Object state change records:
'''

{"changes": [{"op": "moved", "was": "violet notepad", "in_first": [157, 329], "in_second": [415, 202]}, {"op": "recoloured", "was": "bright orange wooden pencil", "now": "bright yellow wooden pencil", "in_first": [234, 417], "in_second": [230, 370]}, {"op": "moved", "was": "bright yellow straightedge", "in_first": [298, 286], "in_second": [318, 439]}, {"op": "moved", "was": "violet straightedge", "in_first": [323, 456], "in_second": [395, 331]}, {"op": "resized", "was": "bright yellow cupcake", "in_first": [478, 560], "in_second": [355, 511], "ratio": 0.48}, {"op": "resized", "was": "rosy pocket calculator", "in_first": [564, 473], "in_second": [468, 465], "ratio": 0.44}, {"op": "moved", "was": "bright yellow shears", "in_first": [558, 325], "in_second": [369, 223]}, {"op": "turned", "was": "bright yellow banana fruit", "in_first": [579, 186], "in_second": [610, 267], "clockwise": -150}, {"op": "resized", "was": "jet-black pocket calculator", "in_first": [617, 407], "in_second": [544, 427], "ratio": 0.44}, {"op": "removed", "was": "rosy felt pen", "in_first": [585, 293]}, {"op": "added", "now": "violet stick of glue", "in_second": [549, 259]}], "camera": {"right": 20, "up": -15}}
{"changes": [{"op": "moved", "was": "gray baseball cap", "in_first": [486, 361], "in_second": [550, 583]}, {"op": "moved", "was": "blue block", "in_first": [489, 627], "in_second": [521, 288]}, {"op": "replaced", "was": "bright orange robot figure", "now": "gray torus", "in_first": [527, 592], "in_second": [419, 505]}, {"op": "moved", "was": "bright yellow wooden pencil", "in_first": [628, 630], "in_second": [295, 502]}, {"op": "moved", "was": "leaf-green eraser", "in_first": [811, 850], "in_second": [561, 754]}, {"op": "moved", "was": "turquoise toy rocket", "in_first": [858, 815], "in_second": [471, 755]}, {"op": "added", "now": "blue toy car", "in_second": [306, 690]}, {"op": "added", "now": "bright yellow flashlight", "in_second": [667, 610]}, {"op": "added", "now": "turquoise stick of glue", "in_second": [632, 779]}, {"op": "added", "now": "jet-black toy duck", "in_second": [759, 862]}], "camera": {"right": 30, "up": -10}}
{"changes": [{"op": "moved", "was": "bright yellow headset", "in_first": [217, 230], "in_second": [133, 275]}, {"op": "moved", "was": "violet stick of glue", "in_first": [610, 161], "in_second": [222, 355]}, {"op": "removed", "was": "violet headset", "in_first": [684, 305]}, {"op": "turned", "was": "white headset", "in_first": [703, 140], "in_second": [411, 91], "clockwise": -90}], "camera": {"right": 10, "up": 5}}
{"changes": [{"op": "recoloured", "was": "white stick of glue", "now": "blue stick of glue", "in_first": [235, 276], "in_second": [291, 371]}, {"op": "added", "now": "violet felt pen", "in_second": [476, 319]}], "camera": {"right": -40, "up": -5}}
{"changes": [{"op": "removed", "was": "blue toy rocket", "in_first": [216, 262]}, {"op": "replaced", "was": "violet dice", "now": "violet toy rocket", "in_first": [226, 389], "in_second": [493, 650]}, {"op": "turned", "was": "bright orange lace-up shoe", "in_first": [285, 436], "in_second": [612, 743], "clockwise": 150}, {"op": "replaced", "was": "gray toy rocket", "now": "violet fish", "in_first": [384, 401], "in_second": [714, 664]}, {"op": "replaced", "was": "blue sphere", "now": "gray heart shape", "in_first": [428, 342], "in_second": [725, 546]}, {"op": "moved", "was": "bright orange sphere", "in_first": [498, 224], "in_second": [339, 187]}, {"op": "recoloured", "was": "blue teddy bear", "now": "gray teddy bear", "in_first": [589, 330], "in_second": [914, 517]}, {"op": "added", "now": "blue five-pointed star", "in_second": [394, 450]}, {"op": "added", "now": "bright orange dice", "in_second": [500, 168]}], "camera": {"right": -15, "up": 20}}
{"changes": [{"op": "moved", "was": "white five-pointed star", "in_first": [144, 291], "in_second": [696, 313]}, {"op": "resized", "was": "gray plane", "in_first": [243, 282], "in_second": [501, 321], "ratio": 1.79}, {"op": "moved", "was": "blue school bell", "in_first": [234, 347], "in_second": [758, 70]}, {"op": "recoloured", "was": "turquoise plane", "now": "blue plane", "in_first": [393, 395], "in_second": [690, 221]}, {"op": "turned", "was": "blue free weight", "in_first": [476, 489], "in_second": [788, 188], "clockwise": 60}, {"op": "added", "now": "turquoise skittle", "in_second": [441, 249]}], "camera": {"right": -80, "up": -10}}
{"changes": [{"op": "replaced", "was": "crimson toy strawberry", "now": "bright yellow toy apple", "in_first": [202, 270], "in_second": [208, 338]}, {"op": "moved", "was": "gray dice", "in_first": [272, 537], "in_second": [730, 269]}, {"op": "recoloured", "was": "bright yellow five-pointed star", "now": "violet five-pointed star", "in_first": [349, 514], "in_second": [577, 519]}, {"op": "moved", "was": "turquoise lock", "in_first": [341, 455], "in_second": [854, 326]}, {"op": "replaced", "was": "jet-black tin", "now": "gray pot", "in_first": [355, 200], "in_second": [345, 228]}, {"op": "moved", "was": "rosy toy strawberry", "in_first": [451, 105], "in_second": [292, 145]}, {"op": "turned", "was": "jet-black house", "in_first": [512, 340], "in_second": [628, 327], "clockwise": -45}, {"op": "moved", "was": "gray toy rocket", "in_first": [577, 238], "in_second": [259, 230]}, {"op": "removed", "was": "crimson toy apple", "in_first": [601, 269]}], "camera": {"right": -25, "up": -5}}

'''

What to do: Please repeat the data in full so that nothing differs from the original.

Solution below:
{"changes": [{"op": "moved", "was": "violet notepad", "in_first": [157, 329], "in_second": [415, 202]}, {"op": "recoloured", "was": "bright orange wooden pencil", "now": "bright yellow wooden pencil", "in_first": [234, 417], "in_second": [230, 370]}, {"op": "moved", "was": "bright yellow straightedge", "in_first": [298, 286], "in_second": [318, 439]}, {"op": "moved", "was": "violet straightedge", "in_first": [323, 456], "in_second": [395, 331]}, {"op": "resized", "was": "bright yellow cupcake", "in_first": [478, 560], "in_second": [355, 511], "ratio": 0.48}, {"op": "resized", "was": "rosy pocket calculator", "in_first": [564, 473], "in_second": [468, 465], "ratio": 0.44}, {"op": "moved", "was": "bright yellow shears", "in_first": [558, 325], "in_second": [369, 223]}, {"op": "turned", "was": "bright yellow banana fruit", "in_first": [579, 186], "in_second": [610, 267], "clockwise": -150}, {"op": "resized", "was": "jet-black pocket calculator", "in_first": [617, 407], "in_second": [544, 427], "ratio": 0.44}, {"op": "removed", "was": "rosy felt pen", "in_first": [585, 293]}, {"op": "added", "now": "violet stick of glue", "in_second": [549, 259]}], "camera": {"right": 20, "up": -15}}
{"changes": [{"op": "moved", "was": "gray baseball cap", "in_first": [486, 361], "in_second": [550, 583]}, {"op": "moved", "was": "blue block", "in_first": [489, 627], "in_second": [521, 288]}, {"op": "replaced", "was": "bright orange robot figure", "now": "gray torus", "in_first": [527, 592], "in_second": [419, 505]}, {"op": "moved", "was": "bright yellow wooden pencil", "in_first": [628, 630], "in_second": [295, 502]}, {"op": "moved", "was": "leaf-green eraser", "in_first": [811, 850], "in_second": [561, 754]}, {"op": "moved", "was": "turquoise toy rocket", "in_first": [858, 815], "in_second": [471, 755]}, {"op": "added", "now": "blue toy car", "in_second": [306, 690]}, {"op": "added", "now": "bright yellow flashlight", "in_second": [667, 610]}, {"op": "added", "now": "turquoise stick of glue", "in_second": [632, 779]}, {"op": "added", "now": "jet-black toy duck", "in_second": [759, 862]}], "camera": {"right": 30, "up": -10}}
{"changes": [{"op": "moved", "was": "bright yellow headset", "in_first": [217, 230], "in_second": [133, 275]}, {"op": "moved", "was": "violet stick of glue", "in_first": [610, 161], "in_second": [222, 355]}, {"op": "removed", "was": "violet headset", "in_first": [684, 305]}, {"op": "turned", "was": "white headset", "in_first": [703, 140], "in_second": [411, 91], "clockwise": -90}], "camera": {"right": 10, "up": 5}}
{"changes": [{"op": "recoloured", "was": "white stick of glue", "now": "blue stick of glue", "in_first": [235, 276], "in_second": [291, 371]}, {"op": "added", "now": "violet felt pen", "in_second": [476, 319]}], "camera": {"right": -40, "up": -5}}
{"changes": [{"op": "removed", "was": "blue toy rocket", "in_first": [216, 262]}, {"op": "replaced", "was": "violet dice", "now": "violet toy rocket", "in_first": [226, 389], "in_second": [493, 650]}, {"op": "turned", "was": "bright orange lace-up shoe", "in_first": [285, 436], "in_second": [612, 743], "clockwise": 150}, {"op": "replaced", "was": "gray toy rocket", "now": "violet fish", "in_first": [384, 401], "in_second": [714, 664]}, {"op": "replaced", "was": "blue sphere", "now": "gray heart shape", "in_first": [428, 342], "in_second": [725, 546]}, {"op": "moved", "was": "bright orange sphere", "in_first": [498, 224], "in_second": [339, 187]}, {"op": "recoloured", "was": "blue teddy bear", "now": "gray teddy bear", "in_first": [589, 330], "in_second": [914, 517]}, {"op": "added", "now": "blue five-pointed star", "in_second": [394, 450]}, {"op": "added", "now": "bright orange dice", "in_second": [500, 168]}], "camera": {"right": -15, "up": 20}}
{"changes": [{"op": "moved", "was": "white five-pointed star", "in_first": [144, 291], "in_second": [696, 313]}, {"op": "resized", "was": "gray plane", "in_first": [243, 282], "in_second": [501, 321], "ratio": 1.79}, {"op": "moved", "was": "blue school bell", "in_first": [234, 347], "in_second": [758, 70]}, {"op": "recoloured", "was": "turquoise plane", "now": "blue plane", "in_first": [393, 395], "in_second": [690, 221]}, {"op": "turned", "was": "blue free weight", "in_first": [476, 489], "in_second": [788, 188], "clockwise": 60}, {"op": "added", "now": "turquoise skittle", "in_second": [441, 249]}], "camera": {"right": -80, "up": -10}}
{"changes": [{"op": "replaced", "was": "crimson toy strawberry", "now": "bright yellow toy apple", "in_first": [202, 270], "in_second": [208, 338]}, {"op": "moved", "was": "gray dice", "in_first": [272, 537], "in_second": [730, 269]}, {"op": "recoloured", "was": "bright yellow five-pointed star", "now": "violet five-pointed star", "in_first": [349, 514], "in_second": [577, 519]}, {"op": "moved", "was": "turquoise lock", "in_first": [341, 455], "in_second": [854, 326]}, {"op": "replaced", "was": "jet-black tin", "now": "gray pot", "in_first": [355, 200], "in_second": [345, 228]}, {"op": "moved", "was": "rosy toy strawberry", "in_first": [451, 105], "in_second": [292, 145]}, {"op": "turned", "was": "jet-black house", "in_first": [512, 340], "in_second": [628, 327], "clockwise": -45}, {"op": "moved", "was": "gray toy rocket", "in_first": [577, 238], "in_second": [259, 230]}, {"op": "removed", "was": "crimson toy apple", "in_first": [601, 269]}], "camera": {"right": -25, "up": -5}}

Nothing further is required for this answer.